__Assignment__. Reproduce the section of the listing that begins at the line containing "brown hourglass, relocated" and finishes at the line containing "- → brown camera". Include both end lines and nothing beyond them.

__Records for the exercise__.
_____

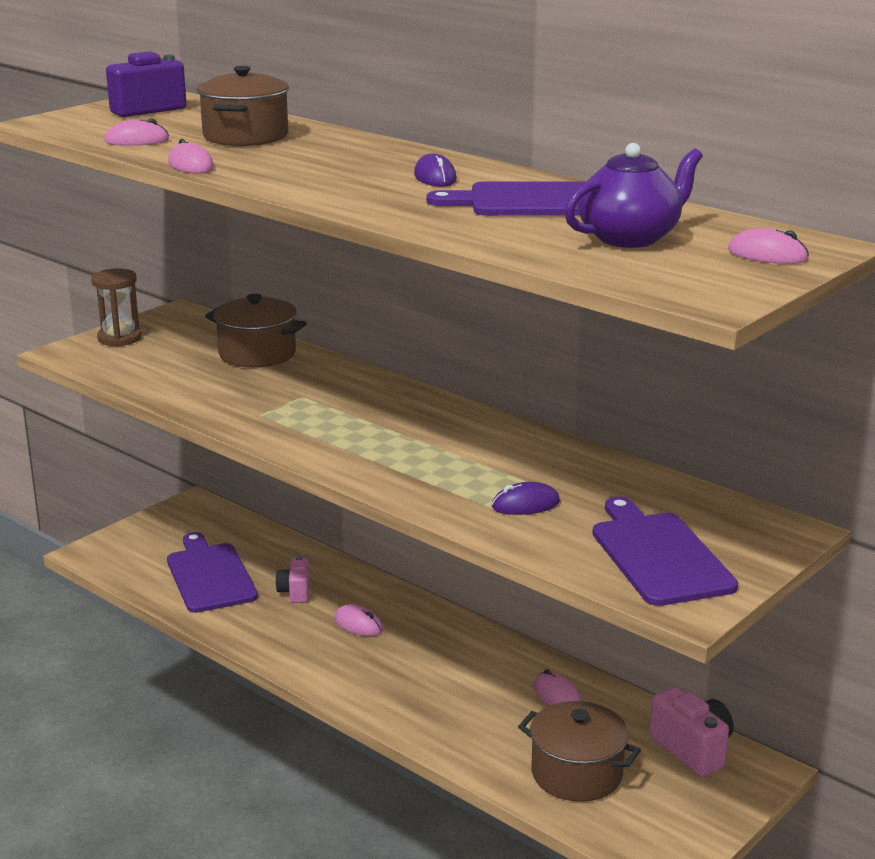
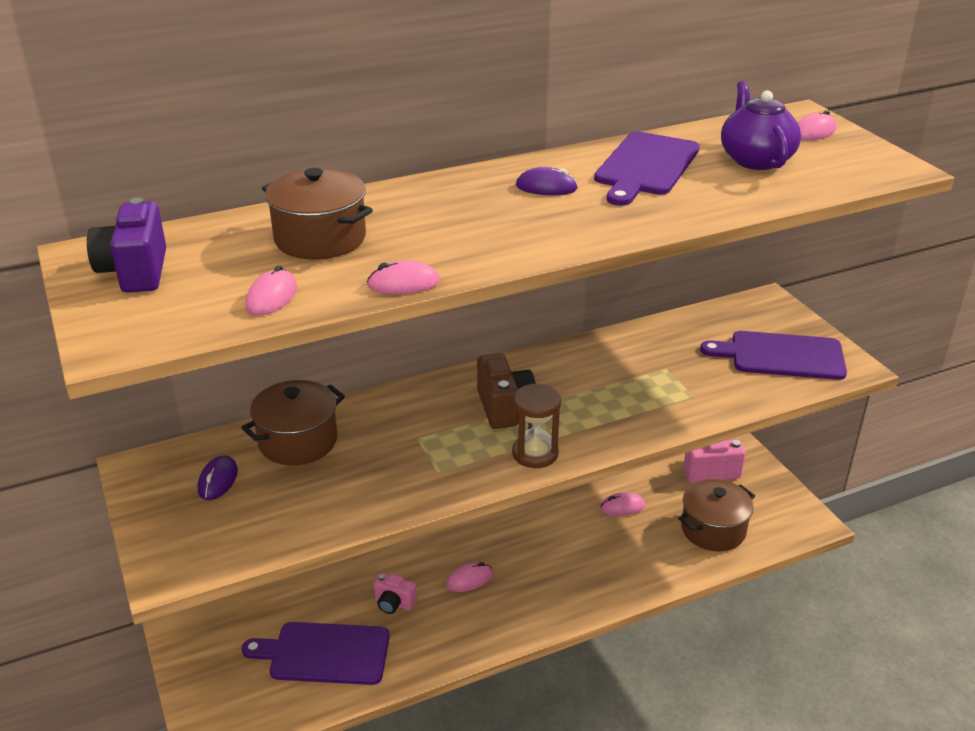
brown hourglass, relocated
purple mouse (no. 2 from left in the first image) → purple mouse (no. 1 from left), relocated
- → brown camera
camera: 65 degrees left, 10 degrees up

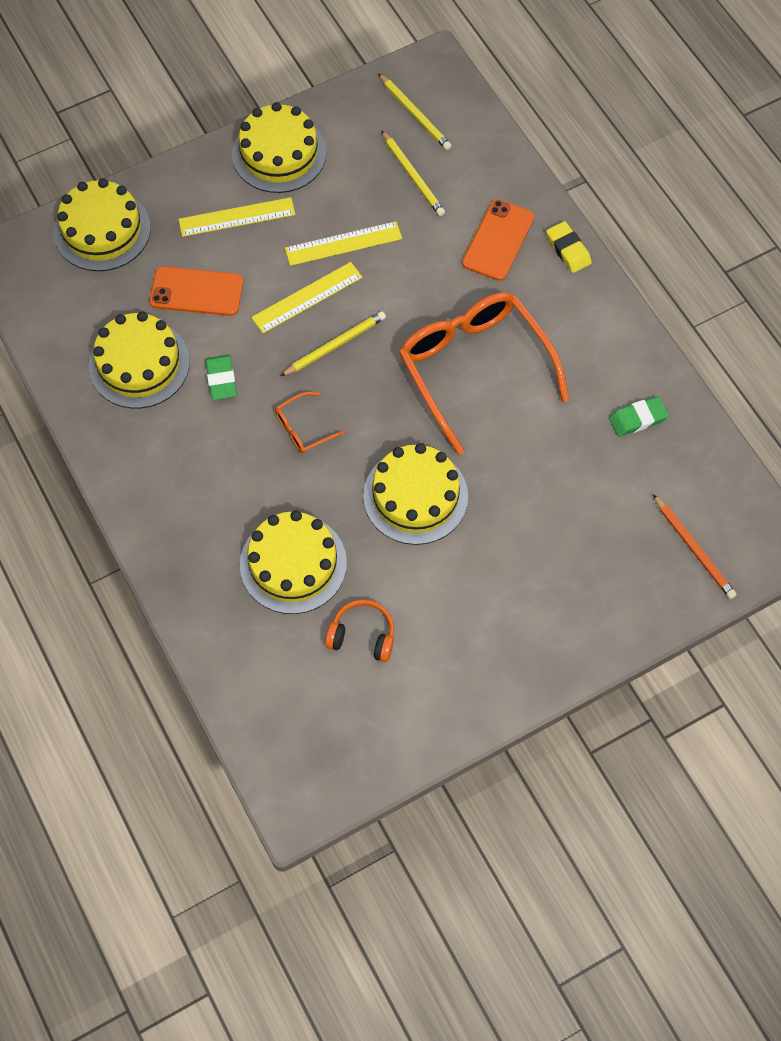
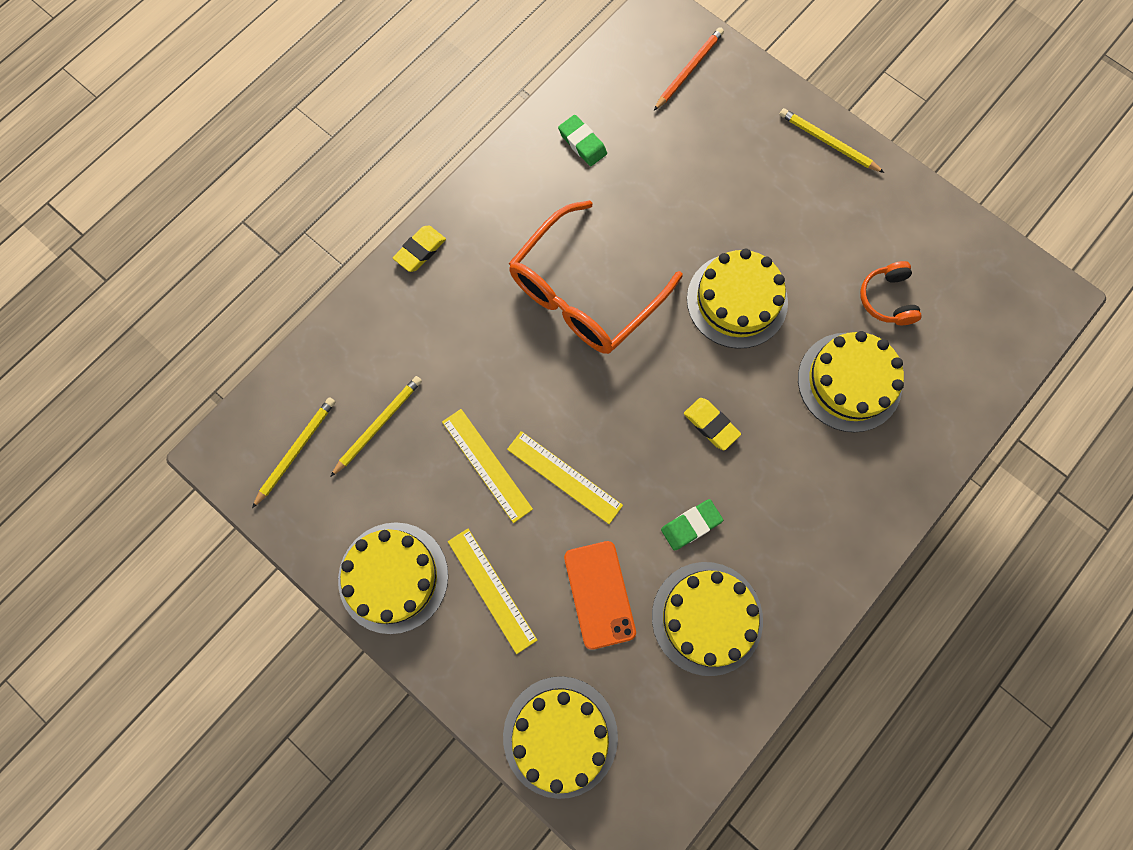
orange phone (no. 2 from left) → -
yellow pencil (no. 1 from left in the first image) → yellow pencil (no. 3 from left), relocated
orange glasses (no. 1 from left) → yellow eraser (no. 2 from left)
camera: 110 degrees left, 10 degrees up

_____

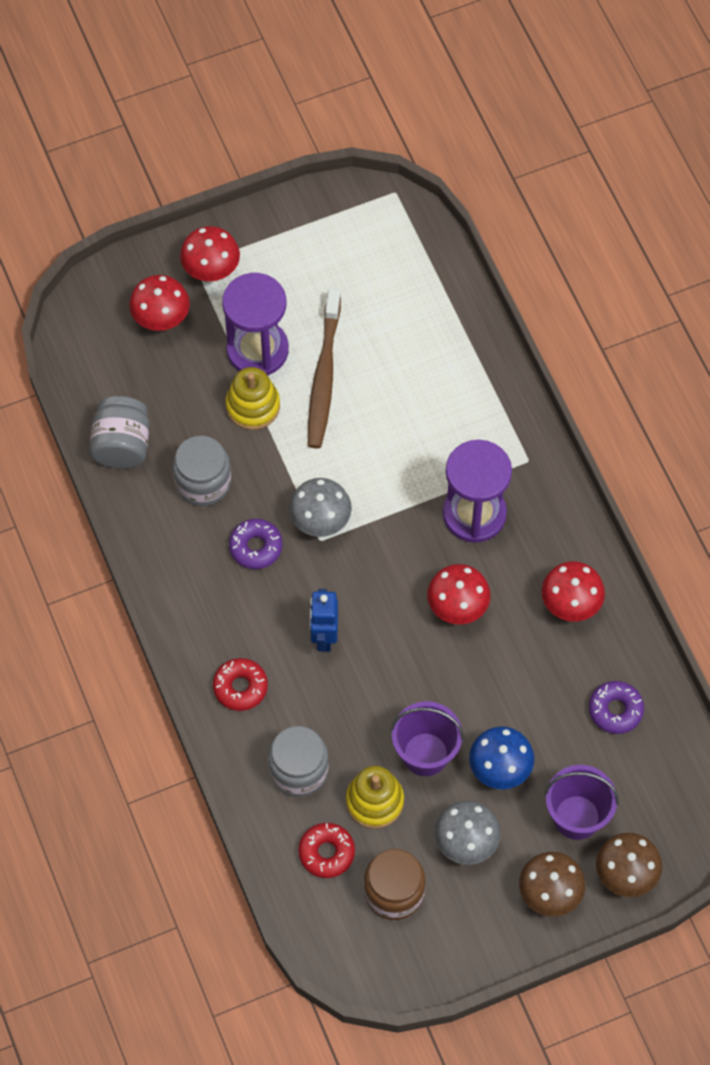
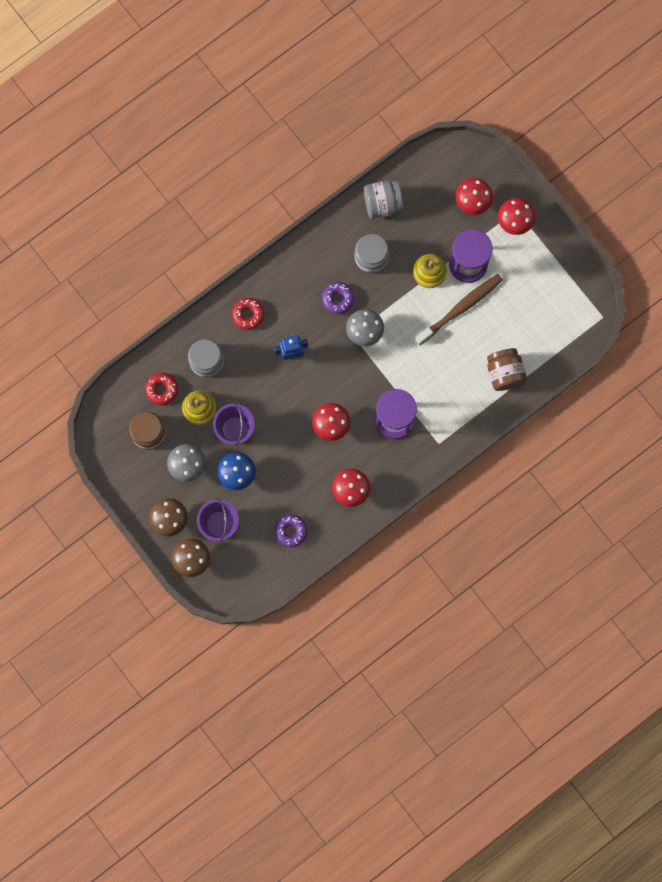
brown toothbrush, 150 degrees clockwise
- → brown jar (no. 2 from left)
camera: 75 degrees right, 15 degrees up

_____

__Exercise solution__.
brown hourglass, relocated
purple mouse (no. 2 from left in the first image) → purple mouse (no. 1 from left), relocated
- → brown camera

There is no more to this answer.